**Work request:** Please copy every line below that contains the string "LEDK".

(Recorded data)
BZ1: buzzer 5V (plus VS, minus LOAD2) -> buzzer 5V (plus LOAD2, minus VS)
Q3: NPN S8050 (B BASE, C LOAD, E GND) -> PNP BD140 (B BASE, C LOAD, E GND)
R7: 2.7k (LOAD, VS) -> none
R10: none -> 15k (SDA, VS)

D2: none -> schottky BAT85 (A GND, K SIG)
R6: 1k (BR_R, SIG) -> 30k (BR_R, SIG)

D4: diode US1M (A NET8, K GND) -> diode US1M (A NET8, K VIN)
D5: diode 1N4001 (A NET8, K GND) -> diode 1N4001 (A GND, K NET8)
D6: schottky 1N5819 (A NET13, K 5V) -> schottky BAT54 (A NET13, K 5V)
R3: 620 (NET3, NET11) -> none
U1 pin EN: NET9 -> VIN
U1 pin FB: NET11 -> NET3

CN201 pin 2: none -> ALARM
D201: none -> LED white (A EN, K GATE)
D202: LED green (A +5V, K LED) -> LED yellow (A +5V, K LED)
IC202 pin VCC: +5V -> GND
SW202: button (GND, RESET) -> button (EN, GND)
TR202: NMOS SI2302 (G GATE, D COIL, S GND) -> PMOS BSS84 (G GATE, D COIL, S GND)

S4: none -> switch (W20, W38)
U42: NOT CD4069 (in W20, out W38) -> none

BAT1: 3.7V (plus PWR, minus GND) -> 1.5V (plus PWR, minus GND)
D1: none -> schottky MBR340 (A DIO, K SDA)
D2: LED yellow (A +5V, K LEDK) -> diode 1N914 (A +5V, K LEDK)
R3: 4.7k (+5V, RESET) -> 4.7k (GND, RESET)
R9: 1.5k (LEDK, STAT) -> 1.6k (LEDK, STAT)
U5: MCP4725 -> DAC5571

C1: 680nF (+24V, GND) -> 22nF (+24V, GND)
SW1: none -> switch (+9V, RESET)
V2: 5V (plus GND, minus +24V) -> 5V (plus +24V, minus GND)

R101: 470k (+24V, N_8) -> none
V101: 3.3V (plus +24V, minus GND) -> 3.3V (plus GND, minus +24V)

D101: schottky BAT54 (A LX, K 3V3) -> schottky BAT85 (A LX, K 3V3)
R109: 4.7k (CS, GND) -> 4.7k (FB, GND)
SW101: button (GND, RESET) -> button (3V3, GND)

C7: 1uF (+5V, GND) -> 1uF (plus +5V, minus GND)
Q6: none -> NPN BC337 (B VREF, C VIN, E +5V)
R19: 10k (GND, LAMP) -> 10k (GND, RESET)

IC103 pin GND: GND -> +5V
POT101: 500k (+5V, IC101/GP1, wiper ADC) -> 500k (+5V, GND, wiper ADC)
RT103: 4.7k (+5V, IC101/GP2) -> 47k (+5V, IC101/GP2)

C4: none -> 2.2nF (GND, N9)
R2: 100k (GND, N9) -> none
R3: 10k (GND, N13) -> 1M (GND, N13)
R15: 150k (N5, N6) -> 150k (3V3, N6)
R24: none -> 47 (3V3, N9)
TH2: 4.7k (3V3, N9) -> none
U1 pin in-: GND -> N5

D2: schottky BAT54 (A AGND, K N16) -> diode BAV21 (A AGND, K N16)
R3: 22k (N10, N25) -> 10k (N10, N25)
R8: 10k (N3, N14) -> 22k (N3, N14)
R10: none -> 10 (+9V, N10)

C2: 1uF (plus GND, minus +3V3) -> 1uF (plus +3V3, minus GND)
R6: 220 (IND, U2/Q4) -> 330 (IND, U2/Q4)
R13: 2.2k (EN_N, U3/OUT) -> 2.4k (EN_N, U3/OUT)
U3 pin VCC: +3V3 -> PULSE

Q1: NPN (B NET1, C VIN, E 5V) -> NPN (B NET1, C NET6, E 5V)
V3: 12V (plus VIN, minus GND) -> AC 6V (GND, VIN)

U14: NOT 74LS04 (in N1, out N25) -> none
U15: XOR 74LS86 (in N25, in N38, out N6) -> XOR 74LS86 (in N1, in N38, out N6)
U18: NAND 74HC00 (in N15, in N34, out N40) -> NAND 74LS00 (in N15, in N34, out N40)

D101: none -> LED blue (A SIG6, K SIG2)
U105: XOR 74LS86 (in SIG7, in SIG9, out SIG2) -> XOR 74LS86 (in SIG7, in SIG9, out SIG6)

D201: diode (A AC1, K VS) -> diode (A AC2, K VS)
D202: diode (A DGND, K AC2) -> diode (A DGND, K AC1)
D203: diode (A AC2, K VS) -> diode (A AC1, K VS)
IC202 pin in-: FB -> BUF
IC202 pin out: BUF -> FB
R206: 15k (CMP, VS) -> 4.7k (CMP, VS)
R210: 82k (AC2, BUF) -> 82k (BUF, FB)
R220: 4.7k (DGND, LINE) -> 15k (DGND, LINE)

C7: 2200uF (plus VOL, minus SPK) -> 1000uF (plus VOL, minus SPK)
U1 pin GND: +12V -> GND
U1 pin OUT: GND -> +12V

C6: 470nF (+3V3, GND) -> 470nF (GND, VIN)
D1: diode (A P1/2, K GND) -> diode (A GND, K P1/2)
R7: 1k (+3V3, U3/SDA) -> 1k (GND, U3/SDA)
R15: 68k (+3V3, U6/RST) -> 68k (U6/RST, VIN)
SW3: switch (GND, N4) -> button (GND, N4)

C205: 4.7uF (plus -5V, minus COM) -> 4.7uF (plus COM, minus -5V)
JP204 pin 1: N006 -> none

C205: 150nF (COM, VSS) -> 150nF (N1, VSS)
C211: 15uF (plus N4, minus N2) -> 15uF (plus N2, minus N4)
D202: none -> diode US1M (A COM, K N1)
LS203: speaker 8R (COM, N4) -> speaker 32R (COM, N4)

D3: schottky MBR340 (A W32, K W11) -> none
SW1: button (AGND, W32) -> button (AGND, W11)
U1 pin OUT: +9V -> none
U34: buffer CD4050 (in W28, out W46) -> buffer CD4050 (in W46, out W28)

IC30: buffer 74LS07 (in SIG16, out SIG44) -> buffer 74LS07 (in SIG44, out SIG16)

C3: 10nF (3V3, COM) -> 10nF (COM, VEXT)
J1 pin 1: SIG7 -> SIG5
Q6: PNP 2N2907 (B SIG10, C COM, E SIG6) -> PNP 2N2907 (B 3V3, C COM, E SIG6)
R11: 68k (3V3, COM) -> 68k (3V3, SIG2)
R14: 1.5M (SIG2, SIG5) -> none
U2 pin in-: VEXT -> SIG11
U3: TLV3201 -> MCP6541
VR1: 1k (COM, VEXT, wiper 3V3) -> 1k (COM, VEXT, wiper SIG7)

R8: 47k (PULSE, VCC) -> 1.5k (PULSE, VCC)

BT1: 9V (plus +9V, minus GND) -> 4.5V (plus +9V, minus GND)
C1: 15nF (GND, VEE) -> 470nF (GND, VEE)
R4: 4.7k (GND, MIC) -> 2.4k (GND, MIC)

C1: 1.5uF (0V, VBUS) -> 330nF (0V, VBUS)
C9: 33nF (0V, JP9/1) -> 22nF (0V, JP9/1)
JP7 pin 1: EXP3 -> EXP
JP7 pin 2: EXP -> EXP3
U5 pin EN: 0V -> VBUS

**Written answer:**
D2: LED yellow (A +5V, K LEDK) -> diode 1N914 (A +5V, K LEDK)
R9: 1.5k (LEDK, STAT) -> 1.6k (LEDK, STAT)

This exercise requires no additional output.